• _Task to carry out_:
Records follow. Select each line holding "plus".

Source records: Begin

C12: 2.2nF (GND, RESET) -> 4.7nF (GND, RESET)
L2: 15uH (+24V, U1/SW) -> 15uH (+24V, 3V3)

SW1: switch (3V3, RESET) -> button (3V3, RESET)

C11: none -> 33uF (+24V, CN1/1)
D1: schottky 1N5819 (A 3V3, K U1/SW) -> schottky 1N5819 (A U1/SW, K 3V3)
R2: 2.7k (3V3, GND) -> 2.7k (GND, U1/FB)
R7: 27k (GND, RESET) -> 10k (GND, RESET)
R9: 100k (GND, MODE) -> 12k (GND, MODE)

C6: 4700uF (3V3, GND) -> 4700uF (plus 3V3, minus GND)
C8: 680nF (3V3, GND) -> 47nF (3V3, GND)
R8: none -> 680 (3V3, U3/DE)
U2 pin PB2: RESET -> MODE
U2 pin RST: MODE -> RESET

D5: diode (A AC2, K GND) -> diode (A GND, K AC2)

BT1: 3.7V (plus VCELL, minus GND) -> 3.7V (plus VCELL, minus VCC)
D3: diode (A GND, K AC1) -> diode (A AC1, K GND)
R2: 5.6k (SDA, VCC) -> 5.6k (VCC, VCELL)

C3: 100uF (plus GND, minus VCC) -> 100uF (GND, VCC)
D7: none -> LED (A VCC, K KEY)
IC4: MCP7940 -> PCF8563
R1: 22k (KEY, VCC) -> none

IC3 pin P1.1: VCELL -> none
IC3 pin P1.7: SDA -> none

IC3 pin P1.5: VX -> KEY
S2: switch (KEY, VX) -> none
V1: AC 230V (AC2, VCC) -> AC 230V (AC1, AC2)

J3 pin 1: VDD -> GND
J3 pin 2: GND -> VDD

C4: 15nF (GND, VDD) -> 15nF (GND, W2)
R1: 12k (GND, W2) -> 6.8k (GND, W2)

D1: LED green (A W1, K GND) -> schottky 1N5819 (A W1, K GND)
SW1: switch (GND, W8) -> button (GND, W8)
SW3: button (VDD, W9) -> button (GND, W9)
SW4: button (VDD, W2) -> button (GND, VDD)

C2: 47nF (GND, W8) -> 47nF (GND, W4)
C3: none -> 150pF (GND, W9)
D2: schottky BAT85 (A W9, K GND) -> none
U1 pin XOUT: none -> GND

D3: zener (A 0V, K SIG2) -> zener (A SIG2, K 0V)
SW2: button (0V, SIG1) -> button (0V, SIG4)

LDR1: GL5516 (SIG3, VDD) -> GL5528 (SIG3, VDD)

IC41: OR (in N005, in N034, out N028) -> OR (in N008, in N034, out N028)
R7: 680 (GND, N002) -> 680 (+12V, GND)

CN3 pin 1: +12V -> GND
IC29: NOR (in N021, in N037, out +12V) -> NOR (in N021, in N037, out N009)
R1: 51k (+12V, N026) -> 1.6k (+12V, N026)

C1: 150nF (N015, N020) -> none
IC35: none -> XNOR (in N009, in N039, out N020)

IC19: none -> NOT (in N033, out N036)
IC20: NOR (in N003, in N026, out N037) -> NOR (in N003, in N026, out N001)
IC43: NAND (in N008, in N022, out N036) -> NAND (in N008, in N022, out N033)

Source records: End

• _The completed task_:
C6: 4700uF (3V3, GND) -> 4700uF (plus 3V3, minus GND)
BT1: 3.7V (plus VCELL, minus GND) -> 3.7V (plus VCELL, minus VCC)
C3: 100uF (plus GND, minus VCC) -> 100uF (GND, VCC)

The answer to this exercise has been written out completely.